— Data supplied —
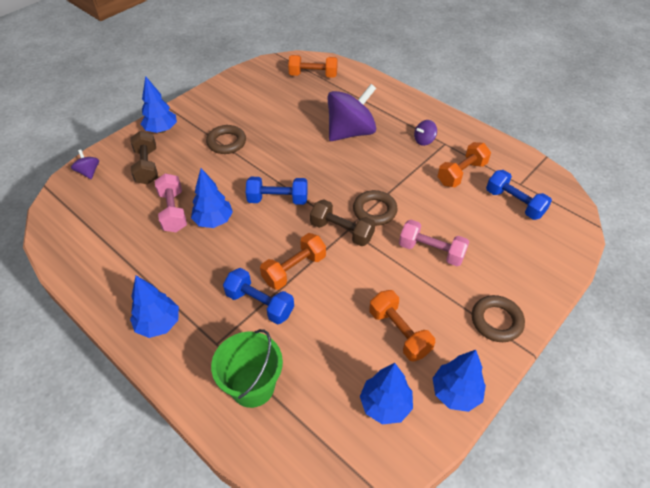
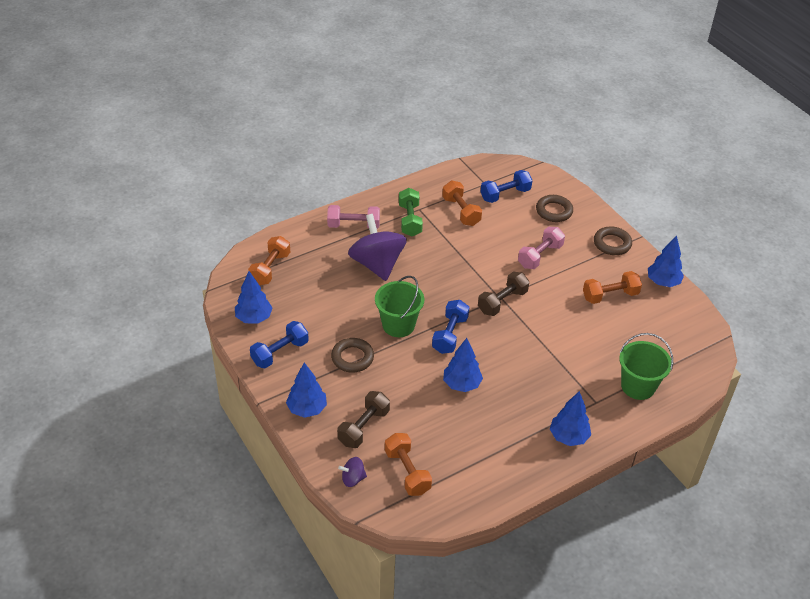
camera: 75 degrees left, 5 degrees down
brown dumbbell [131,131,158,185] -> brown dumbbell turned 60 degrees counterclockwise [337,391,390,448]
pink dumbbell [155,173,187,232] -> pink dumbbell moved to [327,205,380,229]
blue dumbbell [223,268,294,324] -> blue dumbbell moved to [250,321,309,368]
orange dumbbell [260,233,326,290] -> orange dumbbell moved to [385,433,432,496]
brown ring [353,190,398,226] -> brown ring moved to [536,195,573,222]
blue tree [360,363,413,424] -> blue tree moved to [235,271,273,324]
purple spinning top [414,120,437,146] -> green dumbbell [399,188,423,236]
none -> green bucket [375,276,424,337]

— Your goal —
The result should be the material above, unchanged and free of pictures; please print it.

— Result —
camera: 75 degrees left, 5 degrees down
brown dumbbell [131,131,158,185] -> brown dumbbell turned 60 degrees counterclockwise [337,391,390,448]
pink dumbbell [155,173,187,232] -> pink dumbbell moved to [327,205,380,229]
blue dumbbell [223,268,294,324] -> blue dumbbell moved to [250,321,309,368]
orange dumbbell [260,233,326,290] -> orange dumbbell moved to [385,433,432,496]
brown ring [353,190,398,226] -> brown ring moved to [536,195,573,222]
blue tree [360,363,413,424] -> blue tree moved to [235,271,273,324]
purple spinning top [414,120,437,146] -> green dumbbell [399,188,423,236]
none -> green bucket [375,276,424,337]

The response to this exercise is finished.